Dataset items:
.....
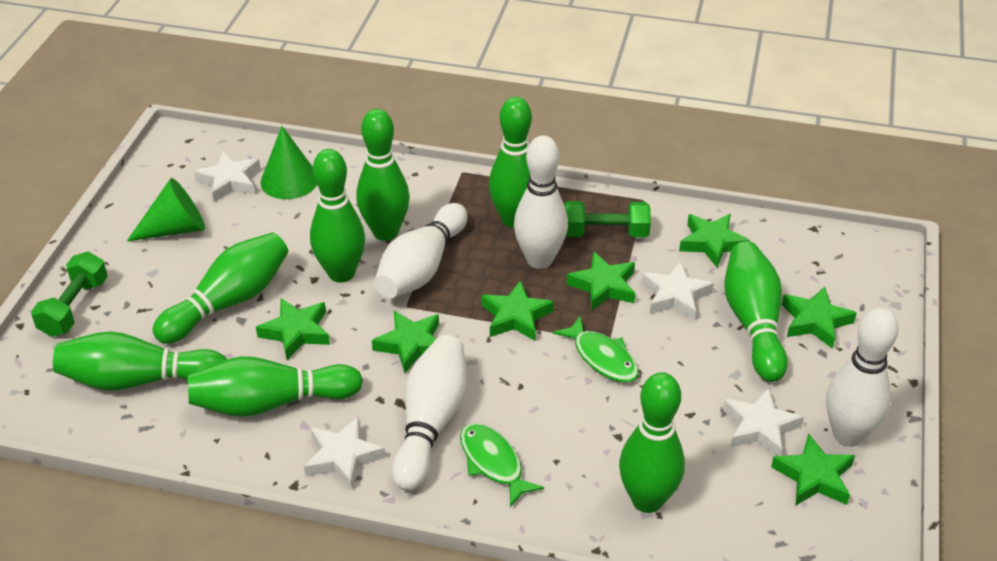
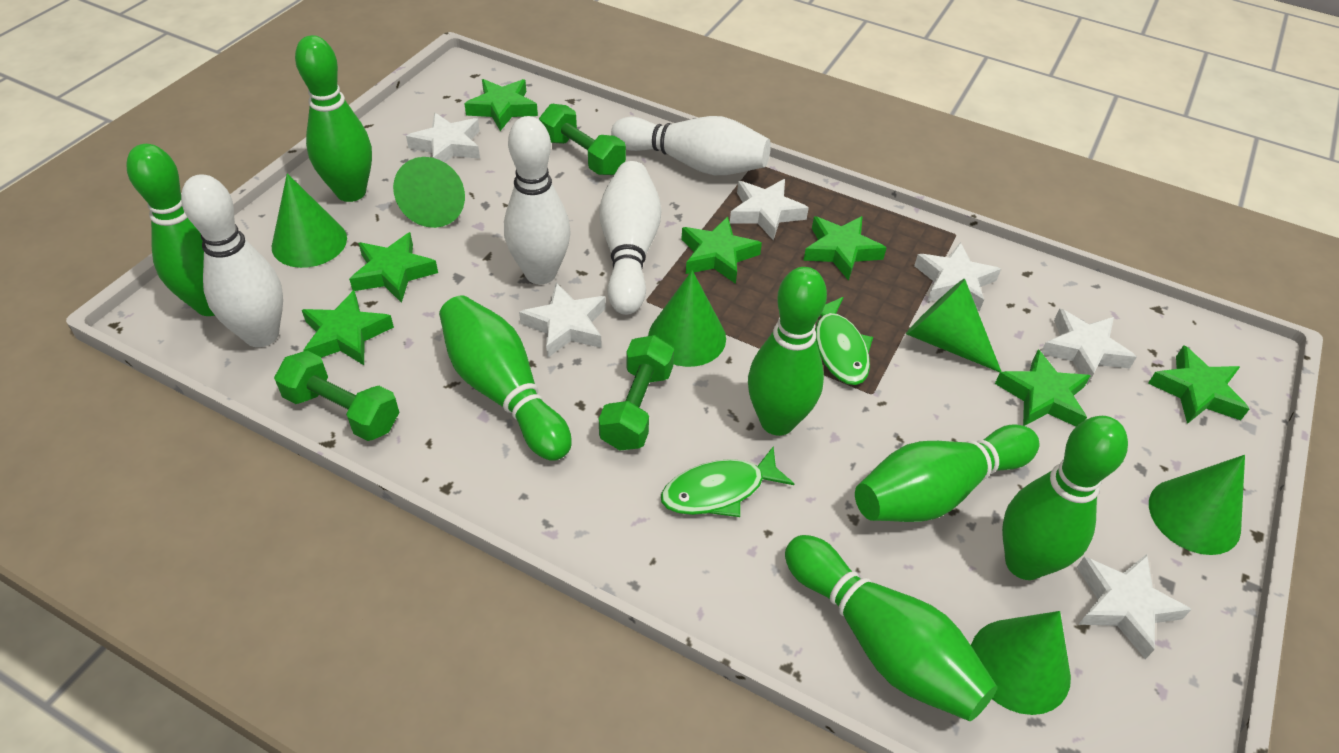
green bowling pin: 8 -> 7
green cone: 2 -> 6
green dumbbell: 2 -> 3
white star: 4 -> 6

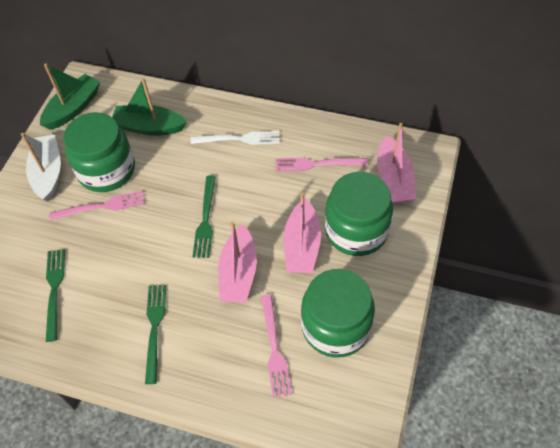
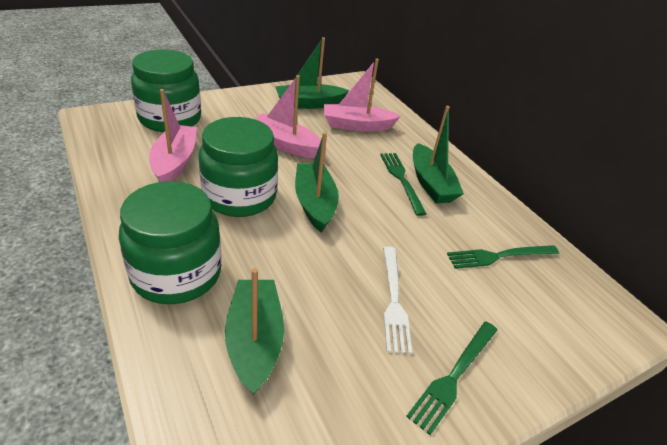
green boat: 2 -> 4
pink fork: 3 -> 0
white boat: 1 -> 0

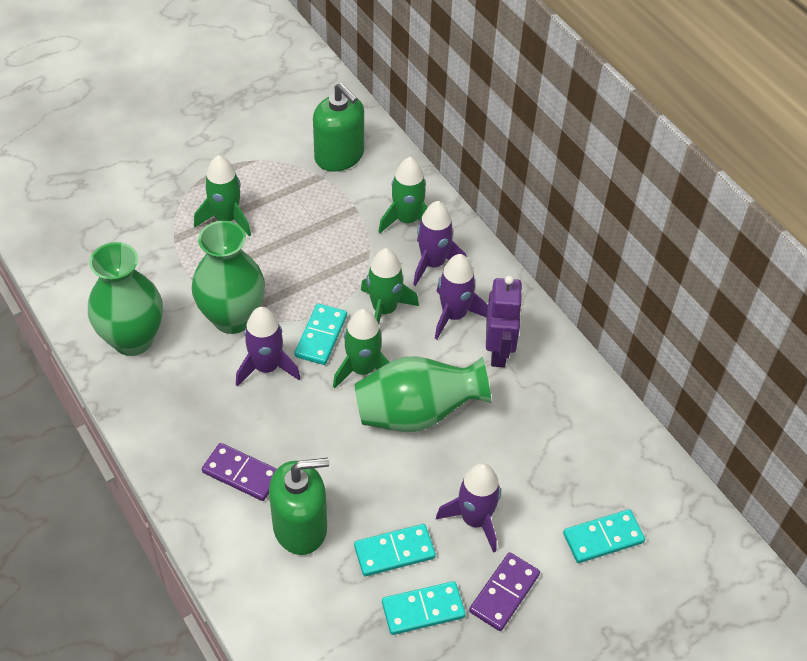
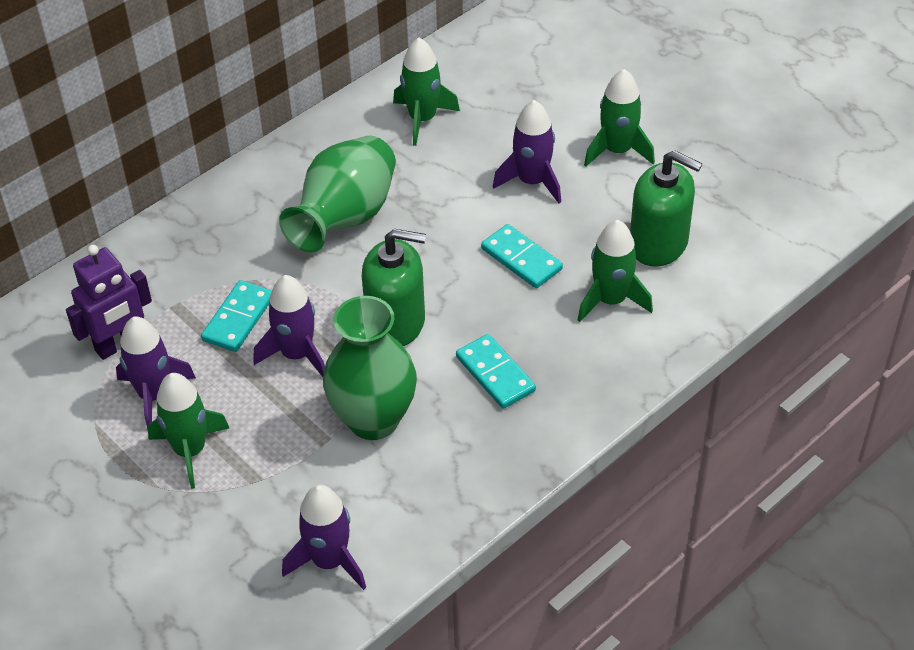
green vase: 3 -> 2
purple domino: 2 -> 0
turquoise domino: 4 -> 3

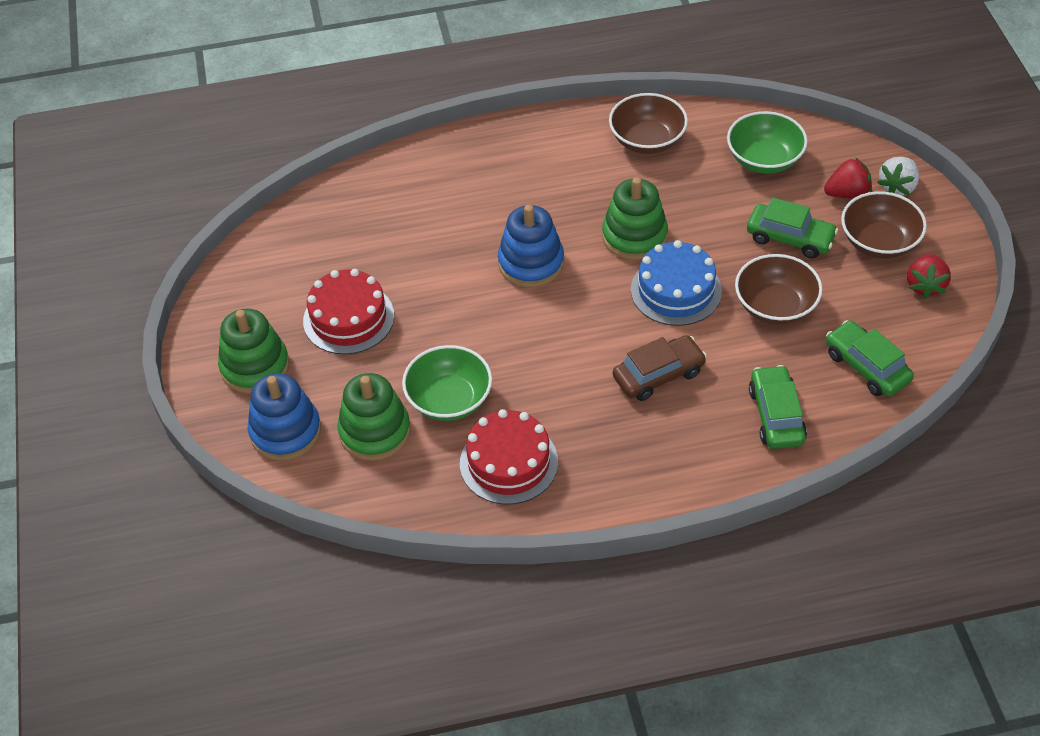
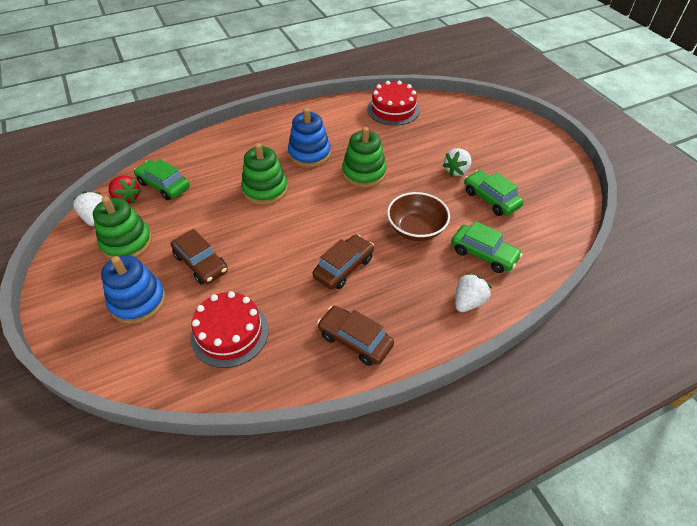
blue cake: 1 -> 0
brown bowl: 3 -> 1
brown car: 1 -> 3
green bowl: 2 -> 0
red strawberry: 2 -> 1
white strawberry: 1 -> 3

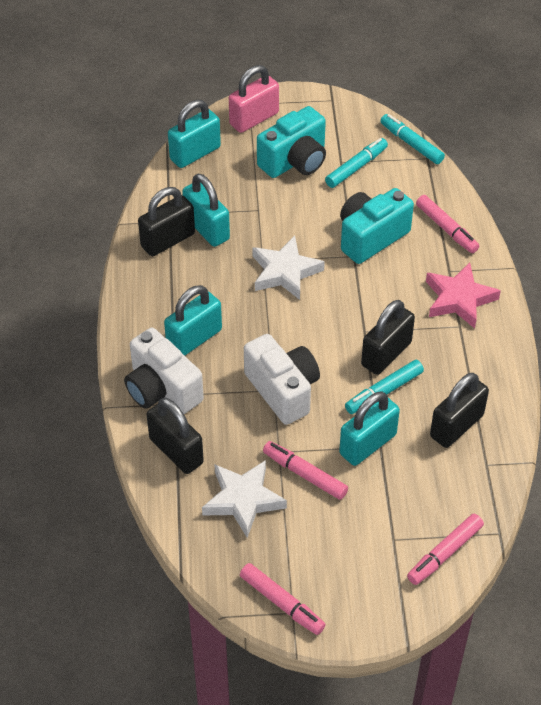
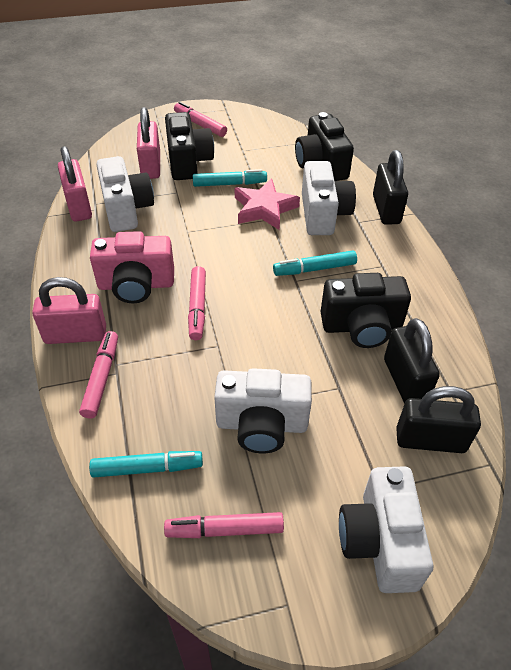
black camera: 0 -> 3
black padlock: 4 -> 3
pink camera: 0 -> 1
pink padlock: 1 -> 3
turquoise camera: 2 -> 0
turquoise padlock: 4 -> 0
white camera: 2 -> 4
white star: 2 -> 0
.....
§ **Aim of the exercise**
Reproduce exactly, and only, the lines that begin at the one containing "purple domino: 2 -> 0" and end with the final line of the data, both included, while omitting every picture.

§ **Final answer**
purple domino: 2 -> 0
turquoise domino: 4 -> 3

blue cake: 1 -> 0
brown bowl: 3 -> 1
brown car: 1 -> 3
green bowl: 2 -> 0
red strawberry: 2 -> 1
white strawberry: 1 -> 3

black camera: 0 -> 3
black padlock: 4 -> 3
pink camera: 0 -> 1
pink padlock: 1 -> 3
turquoise camera: 2 -> 0
turquoise padlock: 4 -> 0
white camera: 2 -> 4
white star: 2 -> 0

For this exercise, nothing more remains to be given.